> _What you should do_
Which lines in the records below contain the word "yellow"? Report each of them.

(Image sequences with motion text)

######

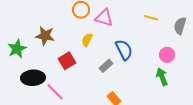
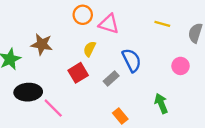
red square: (67, 61) -> (78, 73), moved
green arrow: (162, 77) -> (161, 103), moved

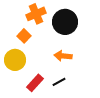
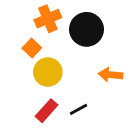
orange arrow: (63, 56) -> (111, 75), moved
yellow circle: (15, 60) -> (48, 72), moved

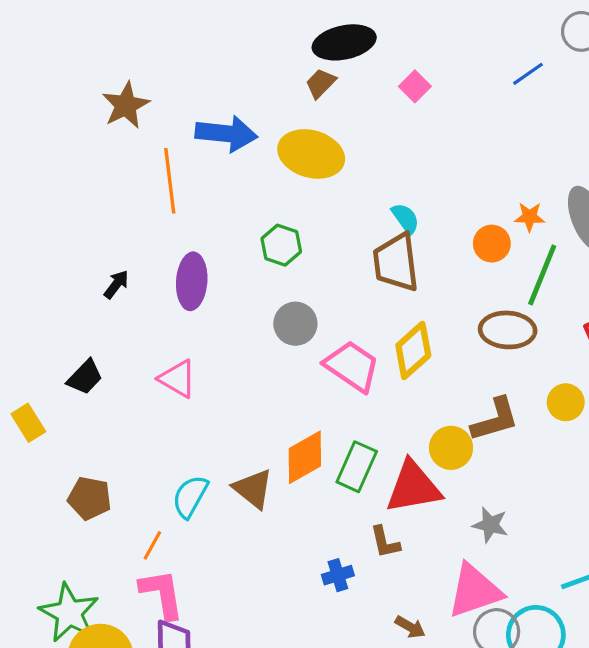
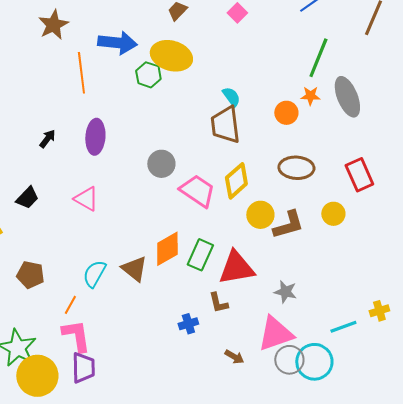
green hexagon: (281, 245) -> (148, 75), moved
green line: (542, 275) -> (318, 58), moved
yellow circle: (451, 448) -> (260, 215), moved

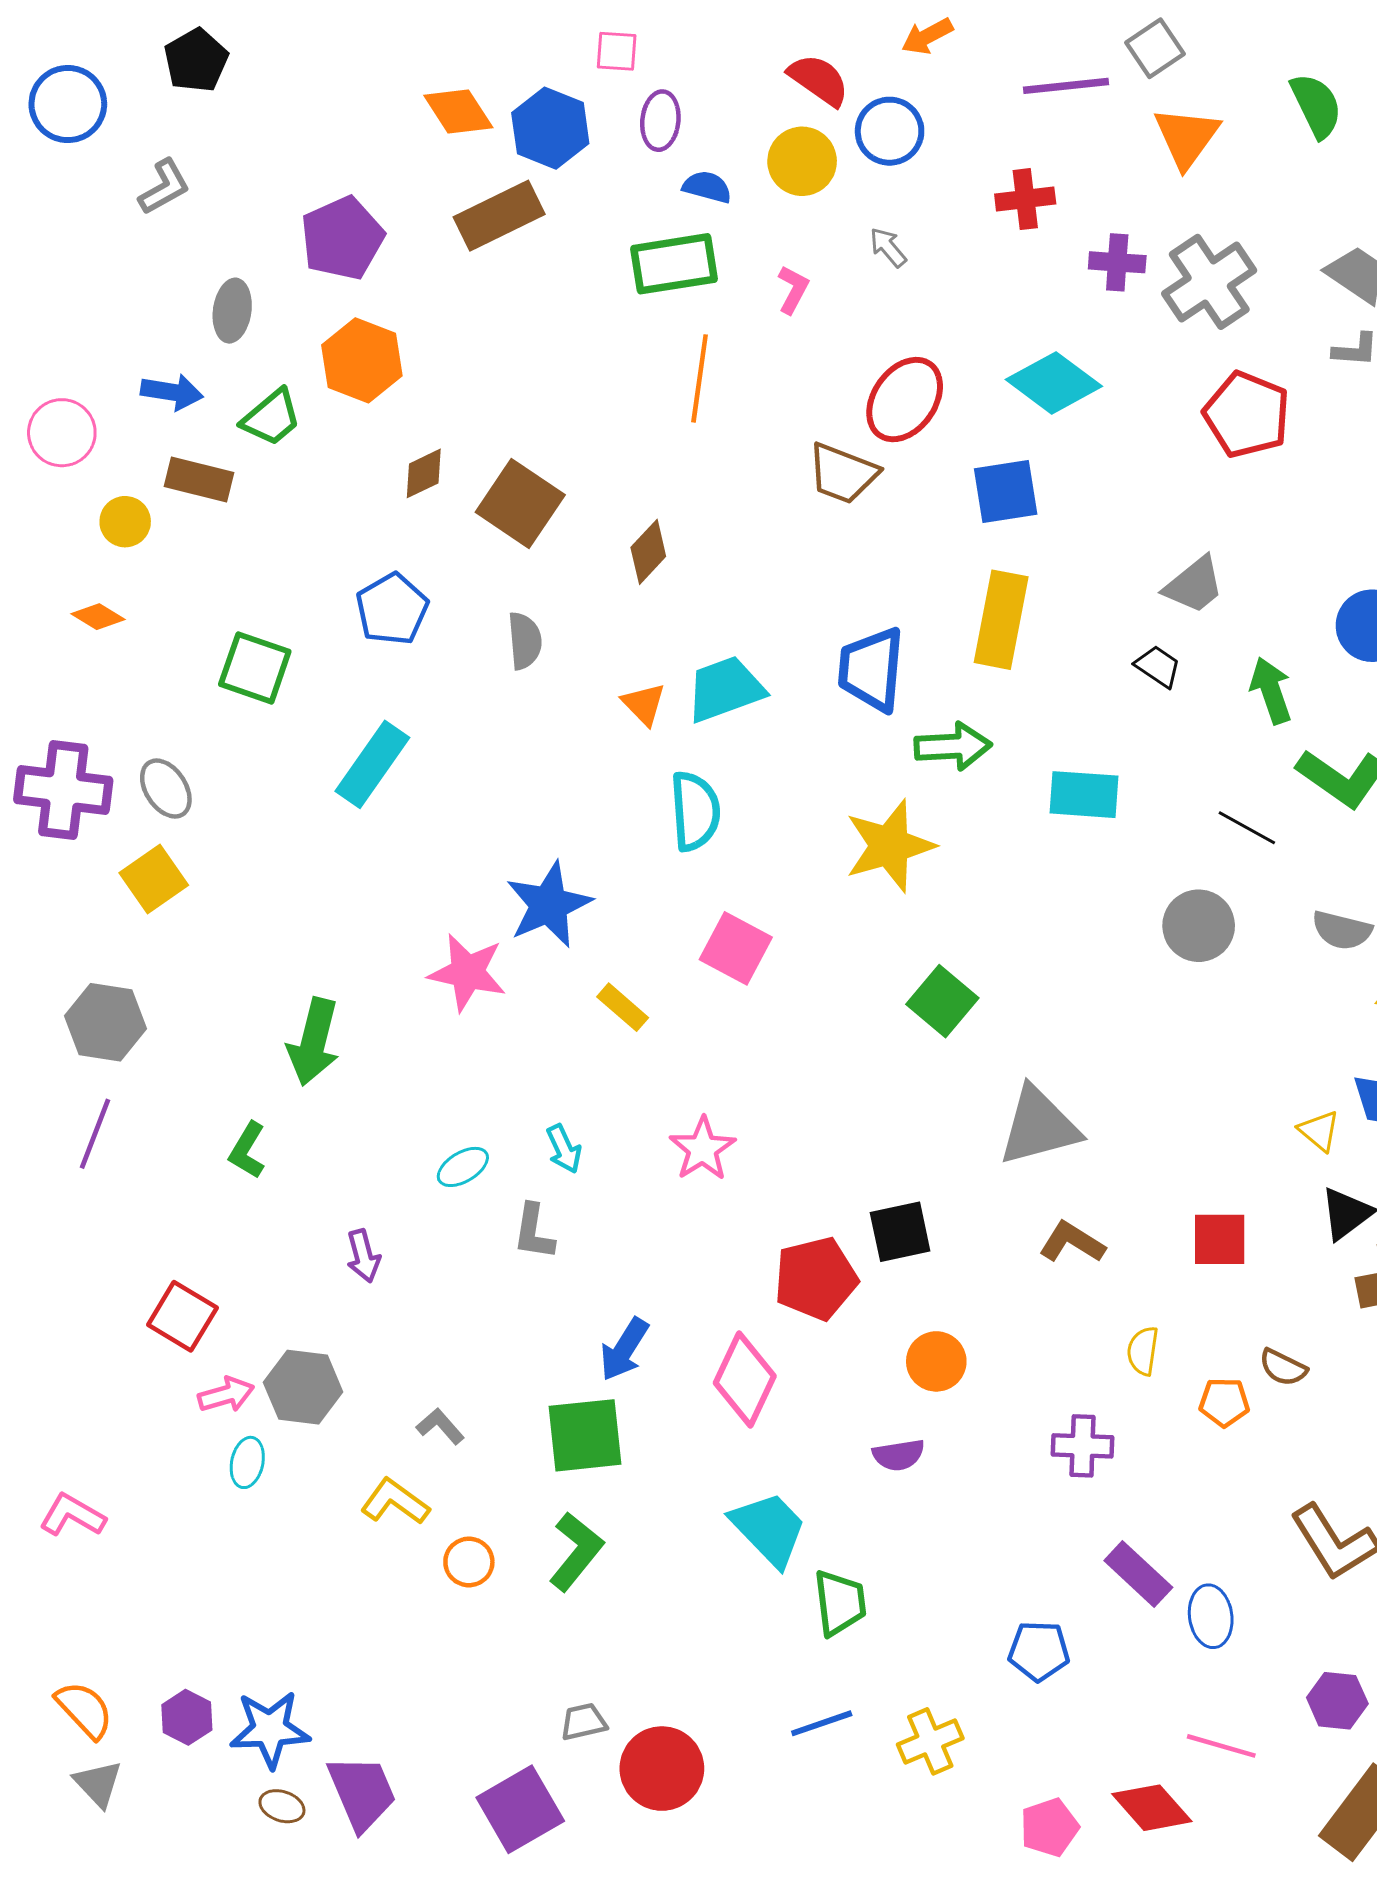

######

> _Task result_
yellow circle: (15, 60) -> (48, 72), moved
yellow circle: (451, 448) -> (260, 215), moved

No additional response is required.